*PROBLEM DESCRIPTION*: Begin your copy at the line that contains "(416, 481) = (246, 415): yellow ruler -> none" and carry it on, exactly, to the last line of the material below.

GIVEN DATA START

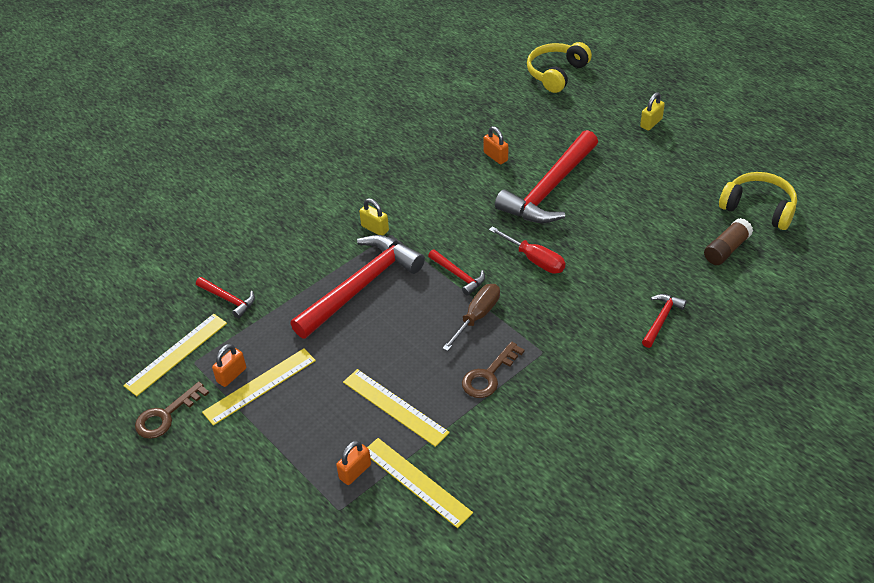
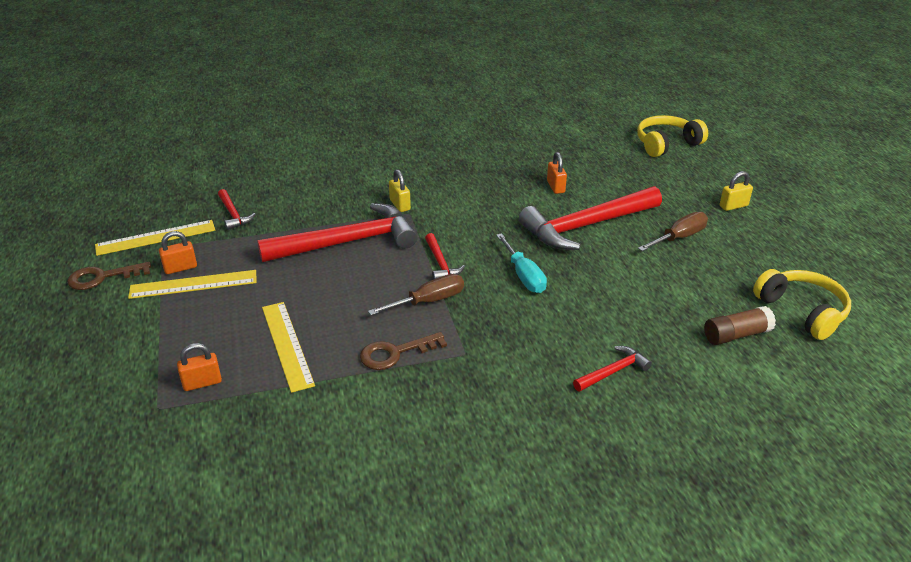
camera: 25 degrees right, 10 degrees down
(416, 481) = (246, 415): yellow ruler -> none
(534, 260) = (523, 276): red screwdriver -> turquoise screwdriver
(629, 172) = (679, 237): none -> brown screwdriver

GIVEN DATA END

*WRITTEN RESPONSE*:
(416, 481) = (246, 415): yellow ruler -> none
(534, 260) = (523, 276): red screwdriver -> turquoise screwdriver
(629, 172) = (679, 237): none -> brown screwdriver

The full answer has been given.